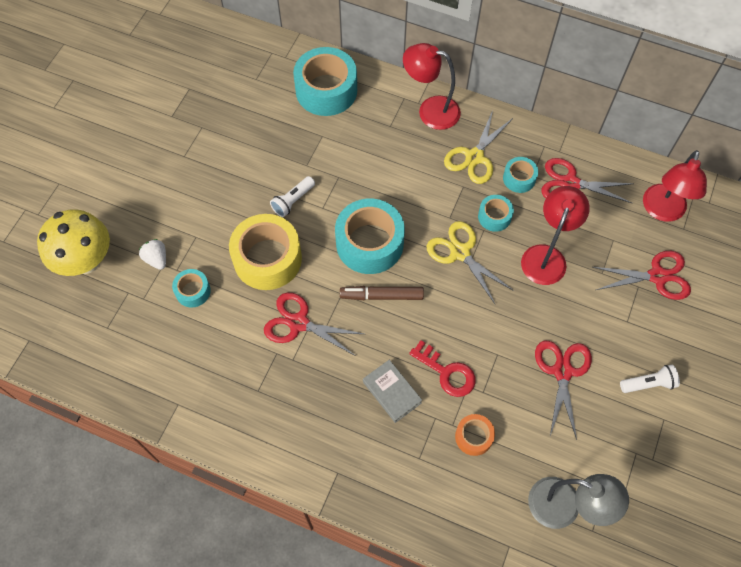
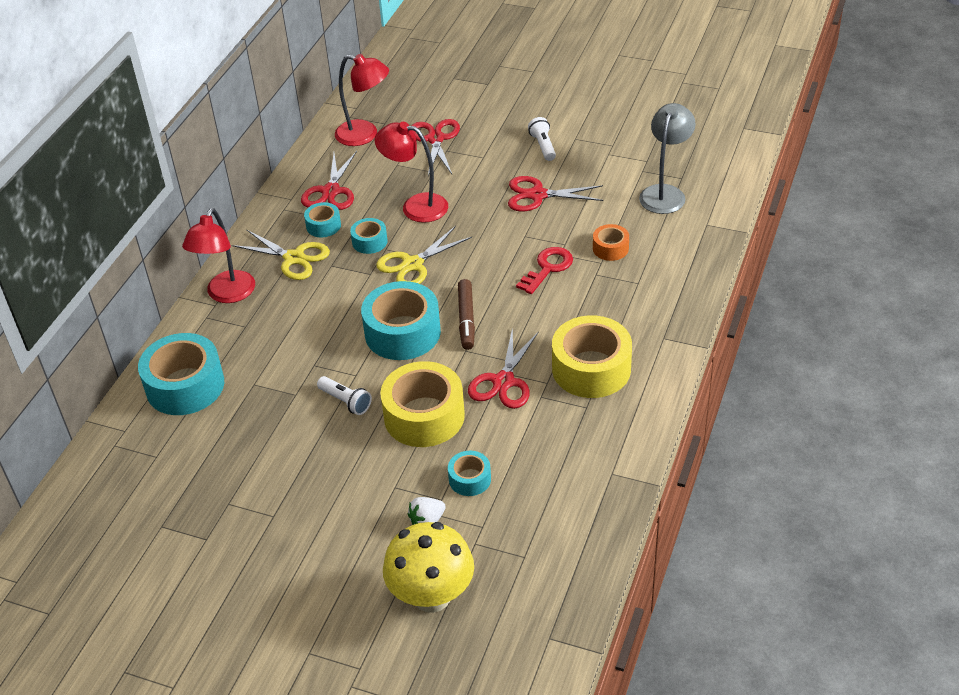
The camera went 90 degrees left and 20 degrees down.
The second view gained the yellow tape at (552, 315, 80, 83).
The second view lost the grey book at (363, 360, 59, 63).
--
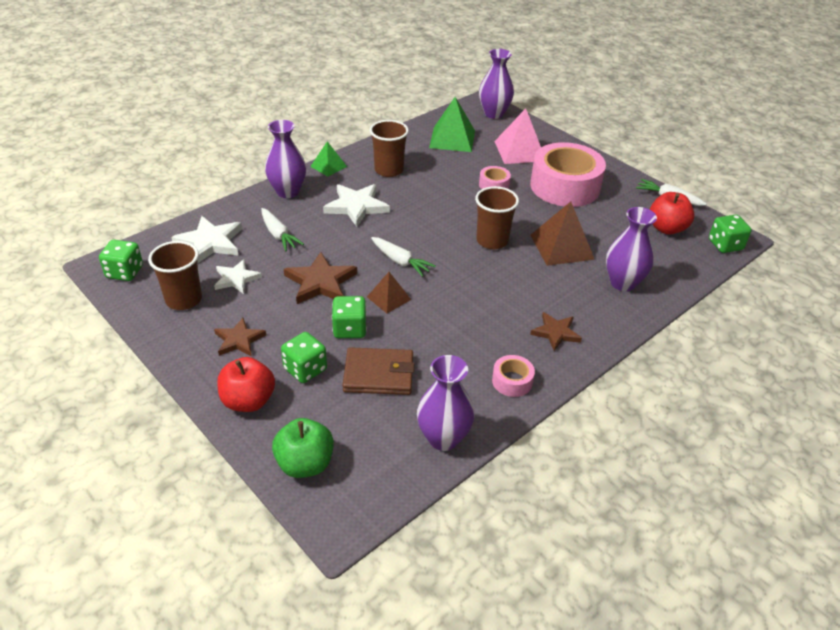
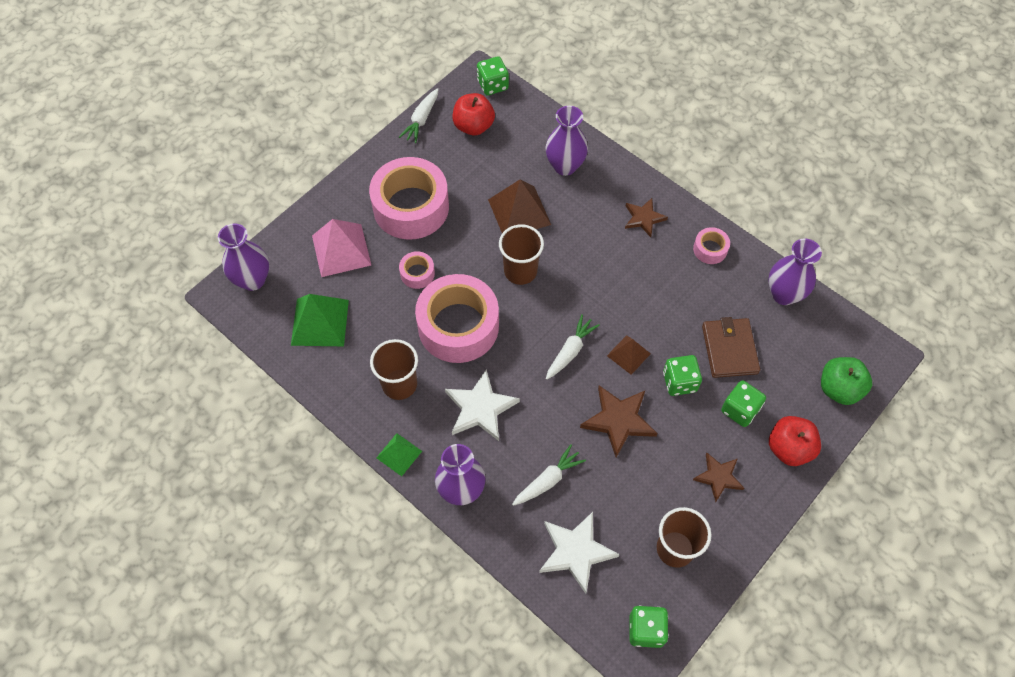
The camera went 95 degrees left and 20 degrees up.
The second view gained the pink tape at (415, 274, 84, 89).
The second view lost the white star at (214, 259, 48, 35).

Brief:
Find the line with "The second view gained the pink" in the entries above. Retype it and each line after it, exactly, through the line with "The second view lost the white", and stop there.

Completed exercise:
The second view gained the pink tape at (415, 274, 84, 89).
The second view lost the white star at (214, 259, 48, 35).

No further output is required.